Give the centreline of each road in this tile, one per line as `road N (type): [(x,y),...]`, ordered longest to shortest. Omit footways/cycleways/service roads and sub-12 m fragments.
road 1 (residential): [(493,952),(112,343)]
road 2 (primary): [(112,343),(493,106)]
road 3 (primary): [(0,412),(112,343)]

**Problem to work on**
Give again each line shown above, keeping every word as it is.

**Exercise output**
Give the centreline of each road in this tile, one per line as `road N (type): [(x,y),...]`, ordered longest to shortest. Omit footways/cycleways/service roads and sub-12 m fragments.
road 1 (residential): [(493,952),(112,343)]
road 2 (primary): [(112,343),(493,106)]
road 3 (primary): [(0,412),(112,343)]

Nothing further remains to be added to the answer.